-- REQUIRED ACTION --
Determine how many lines in the listing contain the string "replace". Only that number goes in the answer.

┌─ SUPPLIED DATA

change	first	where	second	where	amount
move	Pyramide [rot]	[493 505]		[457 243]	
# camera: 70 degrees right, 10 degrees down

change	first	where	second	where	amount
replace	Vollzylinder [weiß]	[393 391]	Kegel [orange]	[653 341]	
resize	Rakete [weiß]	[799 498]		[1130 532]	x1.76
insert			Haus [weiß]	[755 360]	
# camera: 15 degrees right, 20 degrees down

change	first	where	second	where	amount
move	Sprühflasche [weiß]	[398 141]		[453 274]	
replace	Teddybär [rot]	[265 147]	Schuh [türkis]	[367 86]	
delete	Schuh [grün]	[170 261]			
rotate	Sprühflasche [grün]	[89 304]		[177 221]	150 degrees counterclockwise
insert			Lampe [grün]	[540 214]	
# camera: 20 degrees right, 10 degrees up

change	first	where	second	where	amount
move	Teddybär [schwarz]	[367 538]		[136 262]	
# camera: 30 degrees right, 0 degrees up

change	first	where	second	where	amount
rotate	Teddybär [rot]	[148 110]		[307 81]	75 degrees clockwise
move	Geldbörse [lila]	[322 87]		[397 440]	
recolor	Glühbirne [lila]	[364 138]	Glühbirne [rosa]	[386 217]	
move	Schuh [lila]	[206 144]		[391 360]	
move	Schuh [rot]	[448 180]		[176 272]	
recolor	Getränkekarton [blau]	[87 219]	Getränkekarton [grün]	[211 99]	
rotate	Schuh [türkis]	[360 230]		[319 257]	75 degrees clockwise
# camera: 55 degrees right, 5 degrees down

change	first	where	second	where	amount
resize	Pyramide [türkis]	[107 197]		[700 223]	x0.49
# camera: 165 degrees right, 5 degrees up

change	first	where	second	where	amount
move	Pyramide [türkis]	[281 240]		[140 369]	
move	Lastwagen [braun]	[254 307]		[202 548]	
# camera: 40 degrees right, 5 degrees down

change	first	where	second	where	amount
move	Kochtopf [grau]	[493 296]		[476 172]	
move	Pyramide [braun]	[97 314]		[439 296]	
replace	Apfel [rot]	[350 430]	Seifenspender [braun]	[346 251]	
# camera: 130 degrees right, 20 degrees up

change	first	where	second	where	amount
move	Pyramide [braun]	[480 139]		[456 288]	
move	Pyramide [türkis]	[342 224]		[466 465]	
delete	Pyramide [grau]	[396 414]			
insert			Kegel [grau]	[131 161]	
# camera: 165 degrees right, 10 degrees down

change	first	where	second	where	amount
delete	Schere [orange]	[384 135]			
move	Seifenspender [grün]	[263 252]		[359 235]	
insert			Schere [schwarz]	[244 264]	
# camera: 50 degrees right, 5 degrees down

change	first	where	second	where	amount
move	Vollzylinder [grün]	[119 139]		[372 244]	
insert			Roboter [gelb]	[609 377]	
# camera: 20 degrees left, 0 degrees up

└─

-- SOLUTION TO THE PROBLEM --
3